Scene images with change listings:
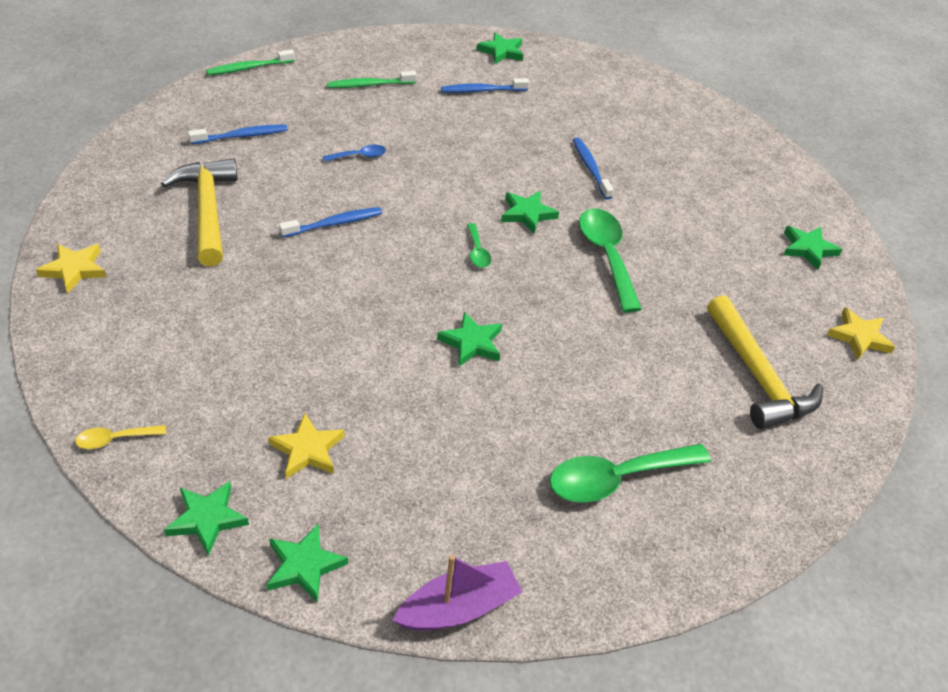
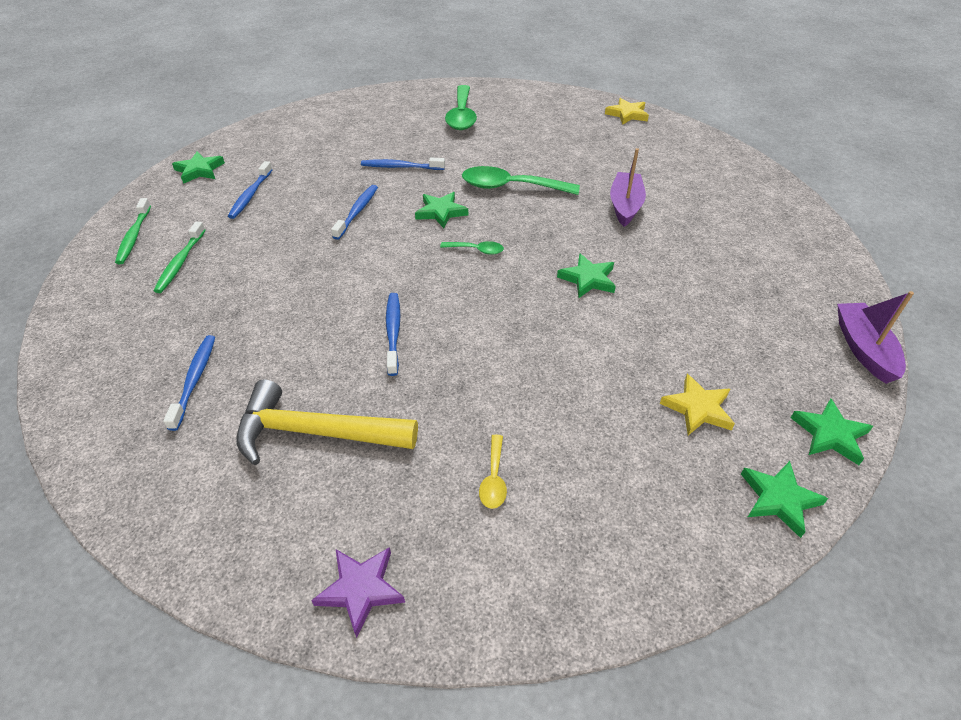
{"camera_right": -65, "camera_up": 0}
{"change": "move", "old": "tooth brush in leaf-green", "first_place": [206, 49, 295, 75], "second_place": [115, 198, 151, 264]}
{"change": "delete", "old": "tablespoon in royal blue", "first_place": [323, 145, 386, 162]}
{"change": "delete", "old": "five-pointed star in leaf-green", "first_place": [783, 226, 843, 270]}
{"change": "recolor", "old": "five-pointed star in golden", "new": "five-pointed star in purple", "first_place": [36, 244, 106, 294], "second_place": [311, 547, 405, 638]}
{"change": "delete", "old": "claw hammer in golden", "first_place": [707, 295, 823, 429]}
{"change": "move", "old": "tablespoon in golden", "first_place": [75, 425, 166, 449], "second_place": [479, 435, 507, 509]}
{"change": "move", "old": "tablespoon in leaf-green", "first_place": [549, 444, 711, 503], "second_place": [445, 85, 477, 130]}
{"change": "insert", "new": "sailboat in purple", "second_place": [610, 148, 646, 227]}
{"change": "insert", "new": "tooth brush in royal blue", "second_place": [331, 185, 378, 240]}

- Task: Copy the records exactly; no image should appear in the result.

- Problem solution:
{"camera_right": -65, "camera_up": 0}
{"change": "move", "old": "tooth brush in leaf-green", "first_place": [206, 49, 295, 75], "second_place": [115, 198, 151, 264]}
{"change": "delete", "old": "tablespoon in royal blue", "first_place": [323, 145, 386, 162]}
{"change": "delete", "old": "five-pointed star in leaf-green", "first_place": [783, 226, 843, 270]}
{"change": "recolor", "old": "five-pointed star in golden", "new": "five-pointed star in purple", "first_place": [36, 244, 106, 294], "second_place": [311, 547, 405, 638]}
{"change": "delete", "old": "claw hammer in golden", "first_place": [707, 295, 823, 429]}
{"change": "move", "old": "tablespoon in golden", "first_place": [75, 425, 166, 449], "second_place": [479, 435, 507, 509]}
{"change": "move", "old": "tablespoon in leaf-green", "first_place": [549, 444, 711, 503], "second_place": [445, 85, 477, 130]}
{"change": "insert", "new": "sailboat in purple", "second_place": [610, 148, 646, 227]}
{"change": "insert", "new": "tooth brush in royal blue", "second_place": [331, 185, 378, 240]}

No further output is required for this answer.